:: Material shown ::
---*---
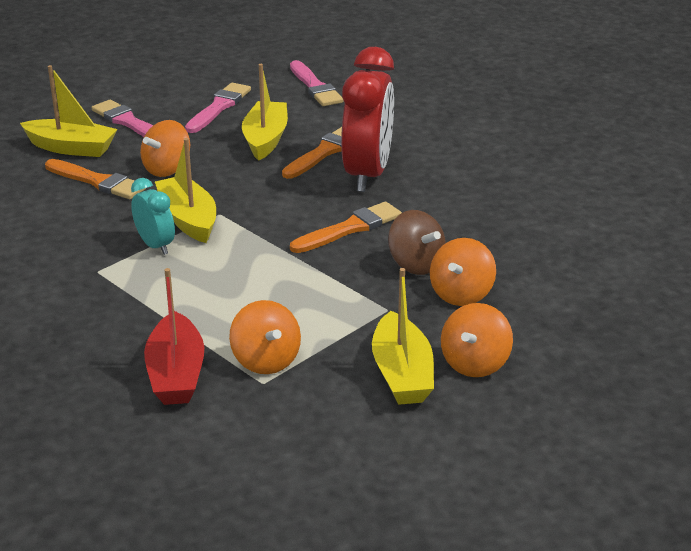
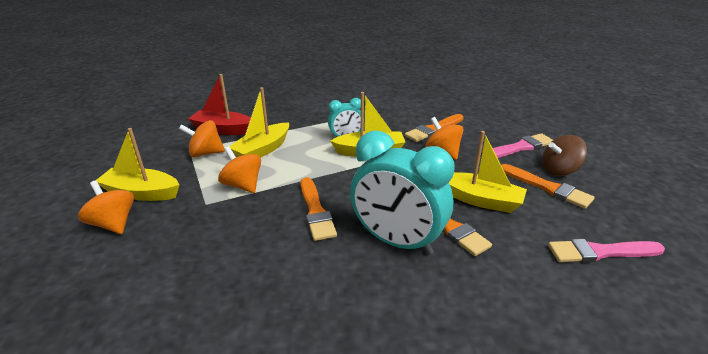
camera: 110 degrees right, 0 degrees up
(71, 148) = (483, 126): yellow boat -> yellow boat (262, 150)
(219, 107) = (547, 188): pink brush -> orange brush
(367, 174) = (397, 241): red clock -> turquoise clock
(415, 264) = (243, 230): brown spinning top -> brown spinning top (559, 170)
(461, 294) = (187, 242): orange spinning top -> orange spinning top (243, 185)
---*---
Restate the records above word for word, without the pictures.

:: Exercise solution ::
camera: 110 degrees right, 0 degrees up
(71, 148) = (483, 126): yellow boat -> yellow boat (262, 150)
(219, 107) = (547, 188): pink brush -> orange brush
(367, 174) = (397, 241): red clock -> turquoise clock
(415, 264) = (243, 230): brown spinning top -> brown spinning top (559, 170)
(461, 294) = (187, 242): orange spinning top -> orange spinning top (243, 185)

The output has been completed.